Goal:
Exactly as written, print each record in the listing.

— start Record extracts —

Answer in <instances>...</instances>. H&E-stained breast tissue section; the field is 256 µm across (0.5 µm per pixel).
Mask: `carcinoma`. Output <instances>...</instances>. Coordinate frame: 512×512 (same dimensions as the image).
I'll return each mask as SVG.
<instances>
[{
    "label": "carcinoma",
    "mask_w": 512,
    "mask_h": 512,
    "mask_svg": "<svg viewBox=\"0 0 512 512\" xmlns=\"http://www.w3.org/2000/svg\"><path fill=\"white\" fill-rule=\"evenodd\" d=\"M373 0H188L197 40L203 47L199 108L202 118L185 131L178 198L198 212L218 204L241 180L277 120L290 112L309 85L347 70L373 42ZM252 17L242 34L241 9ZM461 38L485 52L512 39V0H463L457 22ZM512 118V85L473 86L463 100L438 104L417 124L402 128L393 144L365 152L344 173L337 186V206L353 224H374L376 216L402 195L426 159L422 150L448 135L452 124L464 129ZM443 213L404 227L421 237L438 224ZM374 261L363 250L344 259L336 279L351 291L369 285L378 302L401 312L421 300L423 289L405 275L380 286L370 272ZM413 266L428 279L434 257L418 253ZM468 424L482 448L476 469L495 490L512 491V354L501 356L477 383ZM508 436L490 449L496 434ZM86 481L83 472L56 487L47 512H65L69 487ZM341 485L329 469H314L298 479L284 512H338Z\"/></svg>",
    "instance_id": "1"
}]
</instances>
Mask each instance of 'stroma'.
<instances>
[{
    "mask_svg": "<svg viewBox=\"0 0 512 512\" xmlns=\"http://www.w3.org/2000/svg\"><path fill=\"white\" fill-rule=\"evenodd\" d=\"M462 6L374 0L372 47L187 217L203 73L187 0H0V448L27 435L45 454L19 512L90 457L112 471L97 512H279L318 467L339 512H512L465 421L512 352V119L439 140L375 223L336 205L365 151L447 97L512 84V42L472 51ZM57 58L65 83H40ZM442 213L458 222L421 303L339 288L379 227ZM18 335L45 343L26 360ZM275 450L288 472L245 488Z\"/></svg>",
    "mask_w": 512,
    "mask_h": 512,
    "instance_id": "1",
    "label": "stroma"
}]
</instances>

— end Record extracts —

Solution to this task:
Answer in <instances>...</instances>. H&E-stained breast tissue section; the field is 256 µm across (0.5 µm per pixel).
Mask: `carcinoma`. Output <instances>...</instances>. Coordinate frame: 512×512 (same dimensions as the image).
I'll return each mask as SVG.
<instances>
[{
    "label": "carcinoma",
    "mask_w": 512,
    "mask_h": 512,
    "mask_svg": "<svg viewBox=\"0 0 512 512\" xmlns=\"http://www.w3.org/2000/svg\"><path fill=\"white\" fill-rule=\"evenodd\" d=\"M373 0H188L197 40L203 47L199 108L202 118L185 131L178 198L198 212L218 204L241 180L277 120L290 112L309 85L347 70L373 42ZM252 17L242 34L241 9ZM461 38L485 52L512 39V0H463L457 22ZM512 118V85L473 86L463 100L438 104L417 124L402 128L393 144L365 152L344 173L337 186V206L353 224H374L376 216L402 195L426 159L422 150L448 135L452 124L464 129ZM443 213L404 227L421 237L438 224ZM374 261L363 250L344 259L336 279L351 291L369 285L378 302L401 312L421 300L423 289L405 275L380 286L370 272ZM413 266L428 279L434 257L418 253ZM468 424L482 448L476 469L495 490L512 491V354L501 356L477 383ZM508 436L490 449L496 434ZM86 481L83 472L56 487L47 512H65L69 487ZM341 485L329 469H314L298 479L284 512H338Z\"/></svg>",
    "instance_id": "1"
}]
</instances>
Mask each instance of 'stroma'.
<instances>
[{
    "mask_svg": "<svg viewBox=\"0 0 512 512\" xmlns=\"http://www.w3.org/2000/svg\"><path fill=\"white\" fill-rule=\"evenodd\" d=\"M462 6L374 0L372 47L187 217L203 73L187 0H0V448L27 435L45 454L19 512L90 457L112 471L97 512H279L318 467L339 512H512L465 421L512 352V119L439 140L375 223L336 205L365 151L447 97L512 84V42L472 51ZM57 58L65 83H40ZM442 213L458 222L421 303L339 288L379 227ZM18 335L45 343L26 360ZM275 450L288 472L245 488Z\"/></svg>",
    "mask_w": 512,
    "mask_h": 512,
    "instance_id": "1",
    "label": "stroma"
}]
</instances>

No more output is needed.